Start of Data excerpts
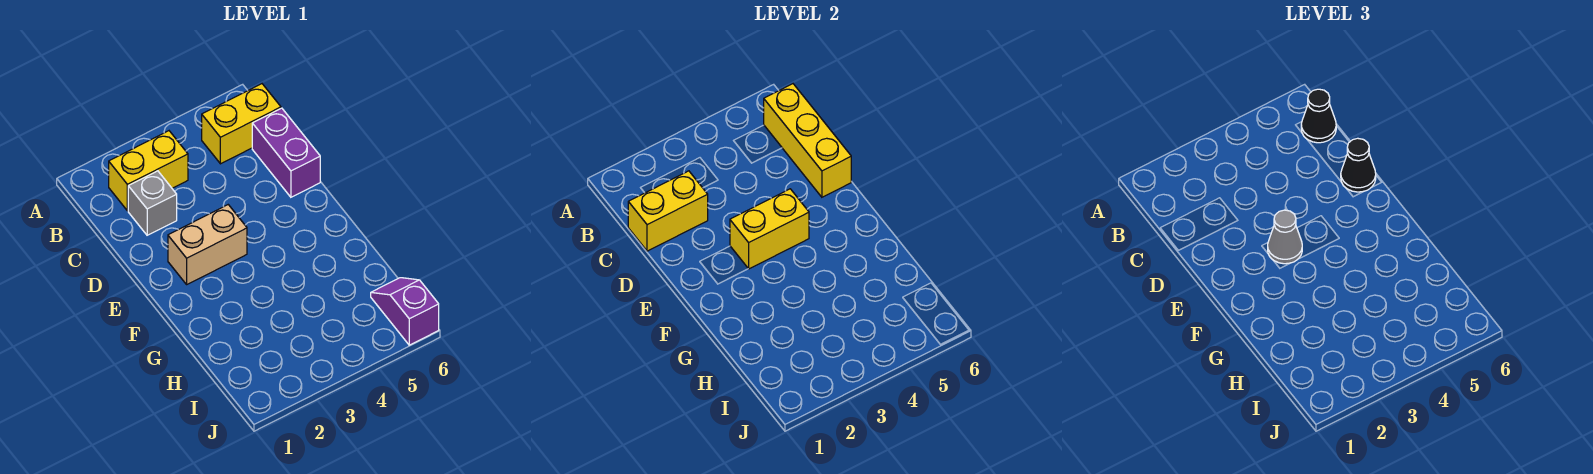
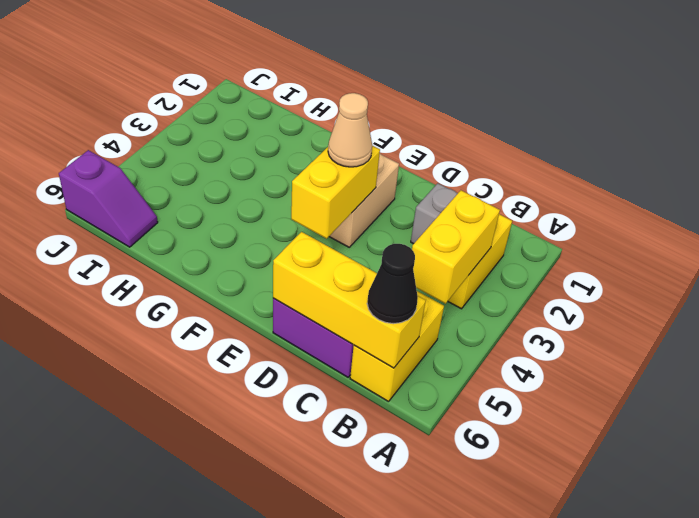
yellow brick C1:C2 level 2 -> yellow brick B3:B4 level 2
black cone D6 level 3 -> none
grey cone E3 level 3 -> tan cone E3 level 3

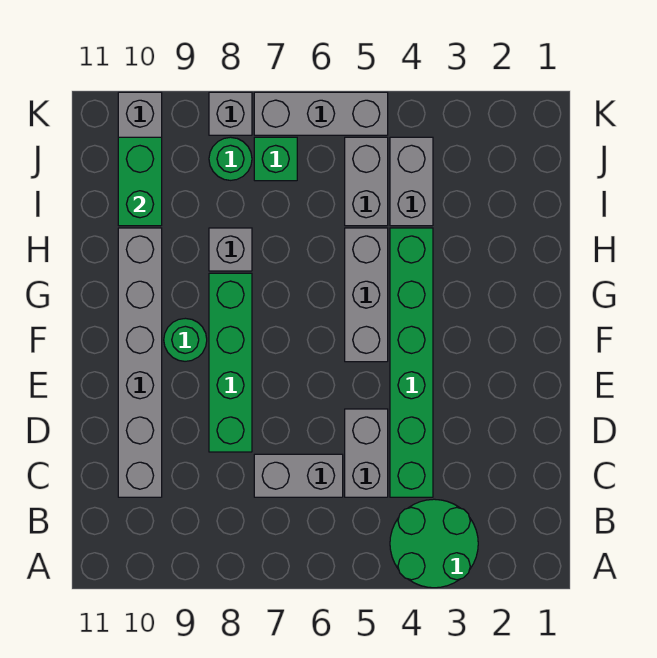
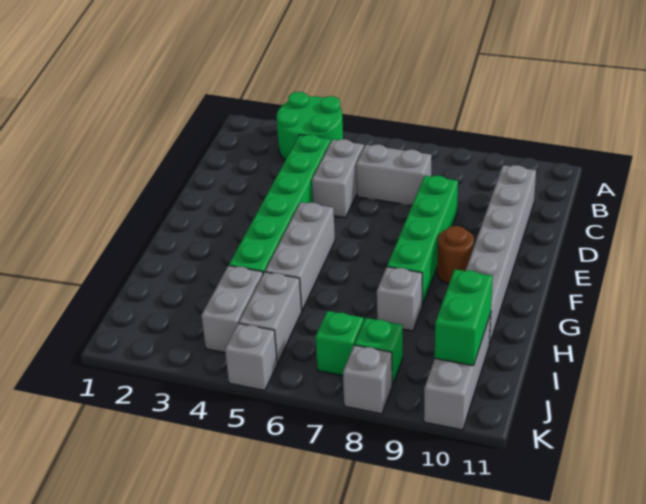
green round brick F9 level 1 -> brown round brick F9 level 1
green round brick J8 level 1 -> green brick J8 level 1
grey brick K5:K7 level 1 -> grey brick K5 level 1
End of Data excerpts
Start of Data excerpts
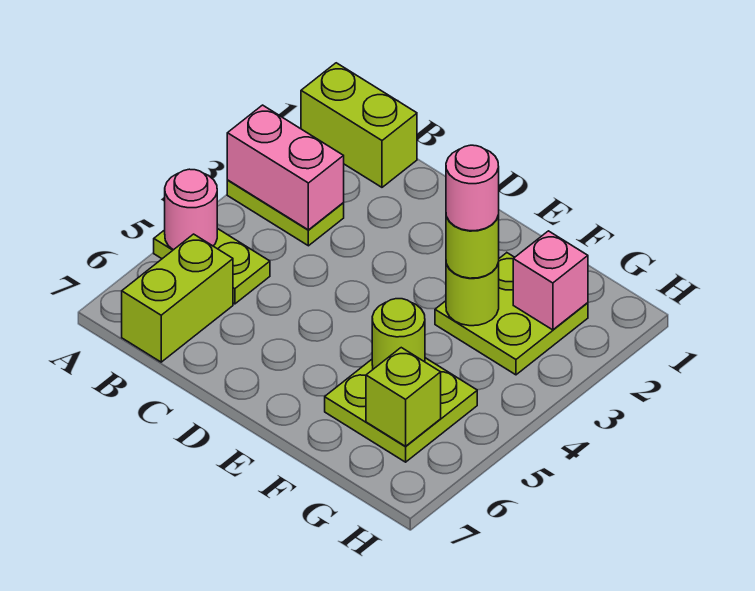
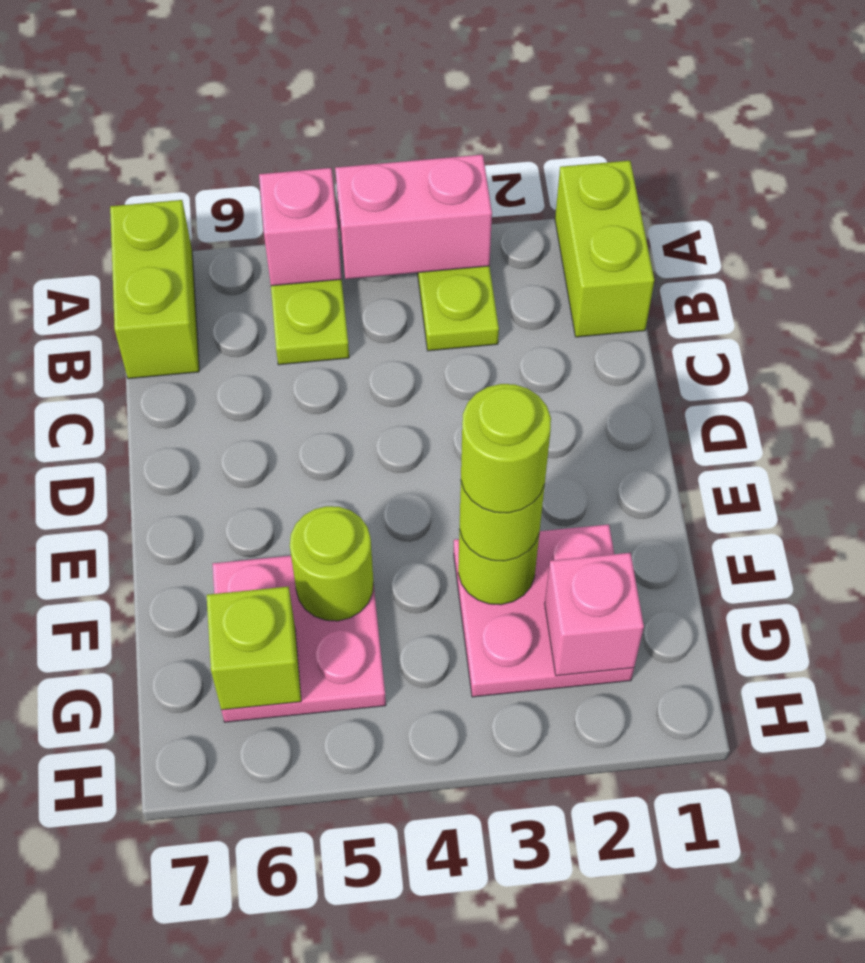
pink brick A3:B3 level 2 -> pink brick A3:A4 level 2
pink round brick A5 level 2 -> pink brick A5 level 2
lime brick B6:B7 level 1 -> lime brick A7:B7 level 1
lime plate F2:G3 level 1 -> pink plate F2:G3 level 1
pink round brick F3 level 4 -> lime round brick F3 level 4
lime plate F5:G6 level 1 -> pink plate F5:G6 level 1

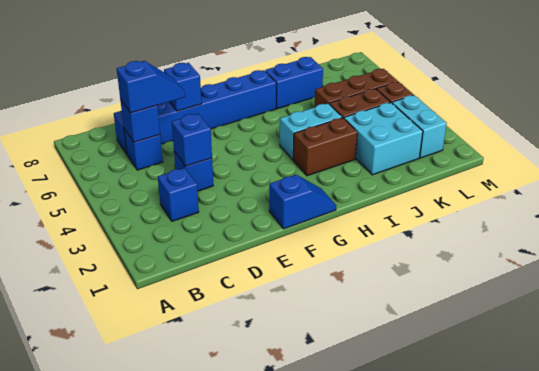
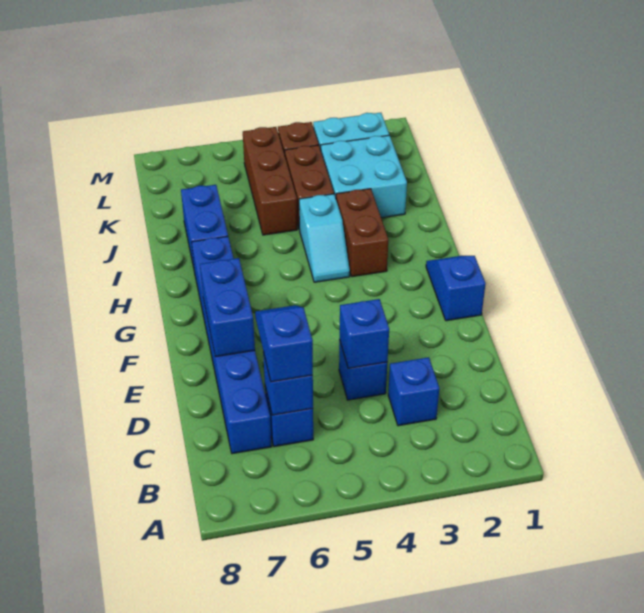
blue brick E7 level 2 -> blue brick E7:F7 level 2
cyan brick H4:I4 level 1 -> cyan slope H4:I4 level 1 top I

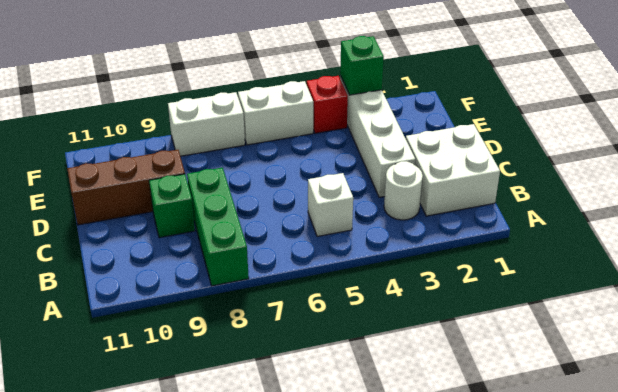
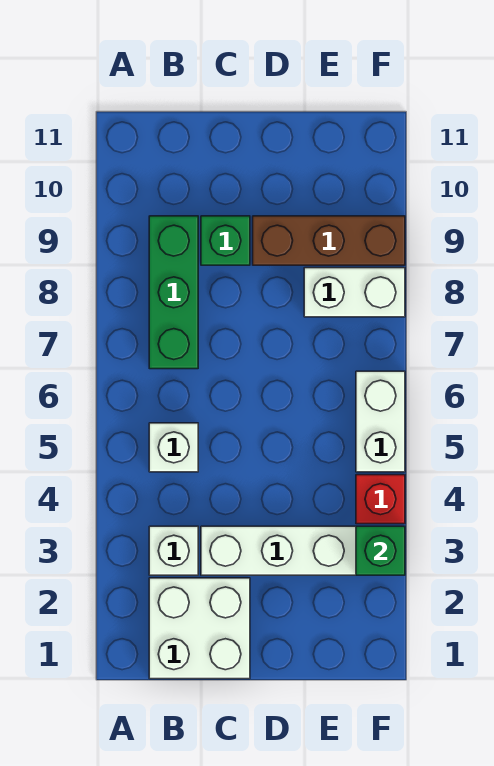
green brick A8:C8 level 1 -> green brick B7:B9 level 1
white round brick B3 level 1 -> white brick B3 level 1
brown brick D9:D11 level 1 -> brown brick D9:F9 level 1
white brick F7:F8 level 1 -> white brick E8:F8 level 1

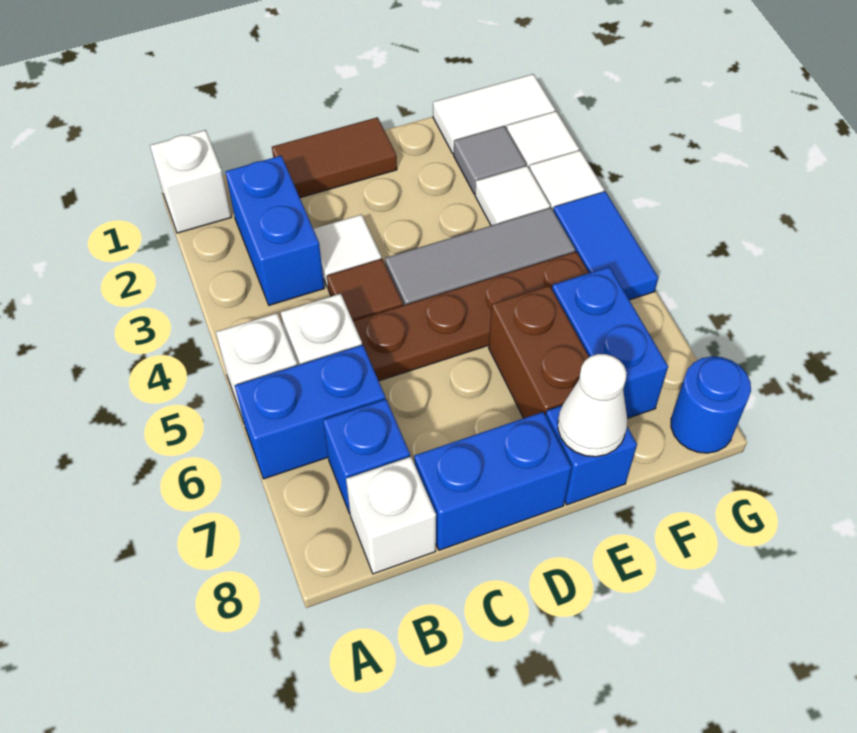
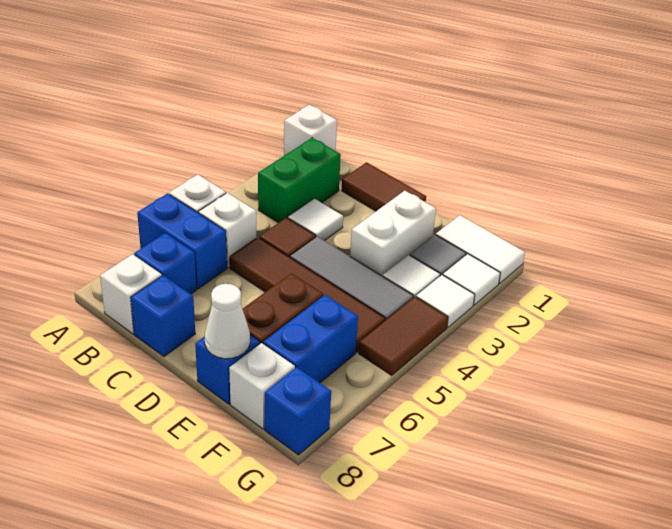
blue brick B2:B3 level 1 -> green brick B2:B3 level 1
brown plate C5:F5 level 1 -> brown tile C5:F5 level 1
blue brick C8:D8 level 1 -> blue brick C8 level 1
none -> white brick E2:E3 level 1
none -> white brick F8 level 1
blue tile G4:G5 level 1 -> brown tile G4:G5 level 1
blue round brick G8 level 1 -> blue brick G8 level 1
End of Data excerpts
Start of Data excerpts
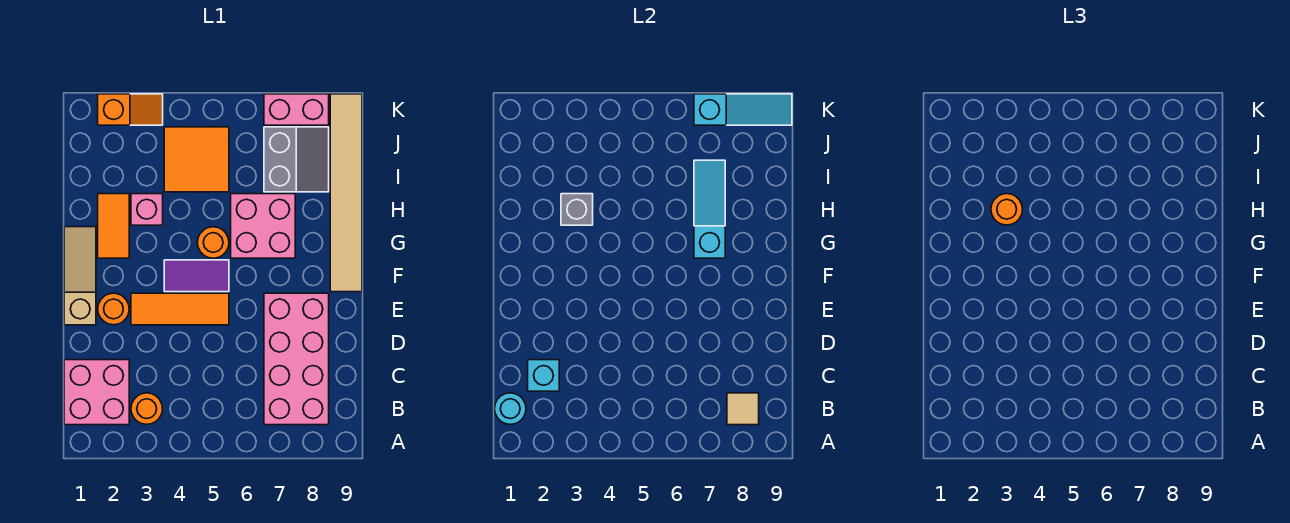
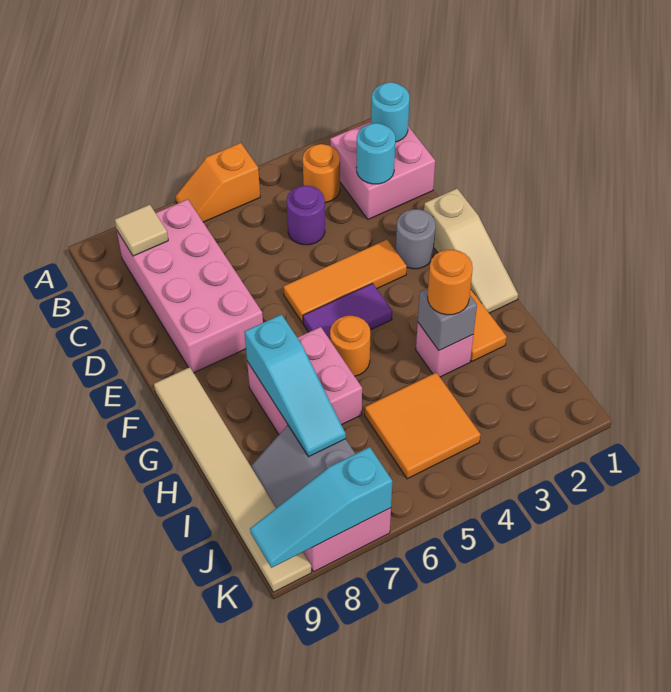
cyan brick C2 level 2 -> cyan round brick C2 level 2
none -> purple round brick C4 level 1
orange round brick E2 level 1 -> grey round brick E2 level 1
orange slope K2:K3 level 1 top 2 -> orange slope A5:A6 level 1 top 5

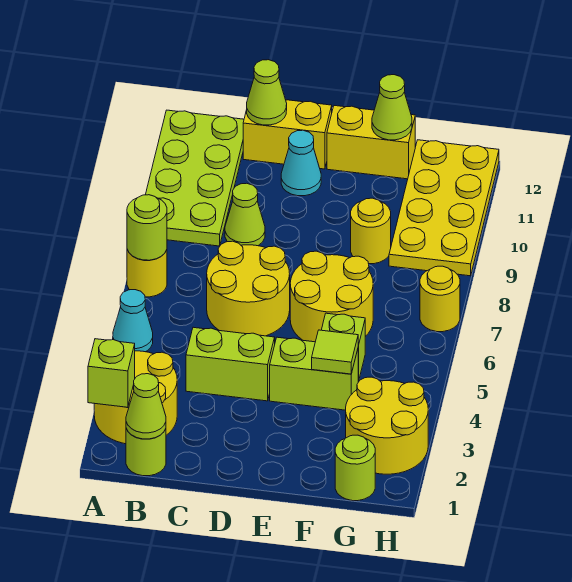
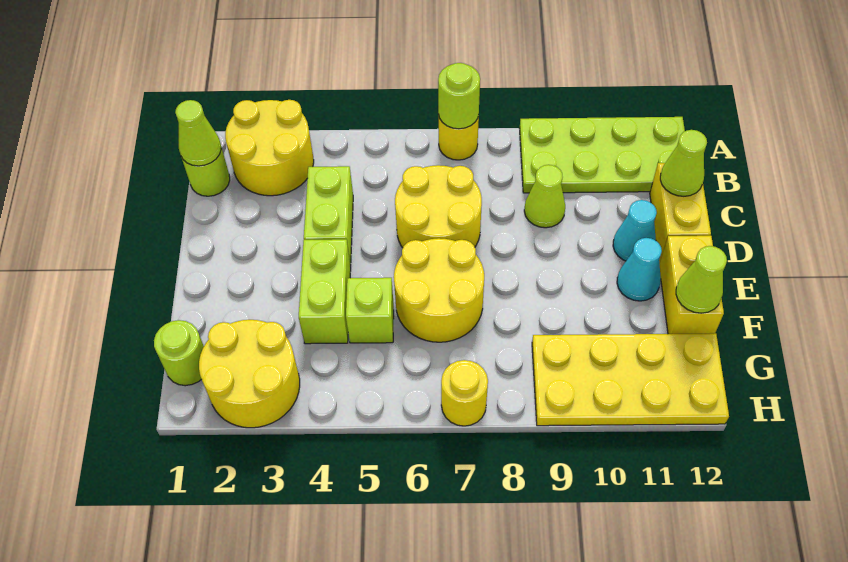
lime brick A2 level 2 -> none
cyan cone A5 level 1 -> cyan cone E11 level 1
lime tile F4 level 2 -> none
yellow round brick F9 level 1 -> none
End of Data excerpts
Filter the entries above and keep only the lines with the word "brown".

Solution for this problem:
green round brick F9 level 1 -> brown round brick F9 level 1
brown brick D9:D11 level 1 -> brown brick D9:F9 level 1
brown plate C5:F5 level 1 -> brown tile C5:F5 level 1
blue tile G4:G5 level 1 -> brown tile G4:G5 level 1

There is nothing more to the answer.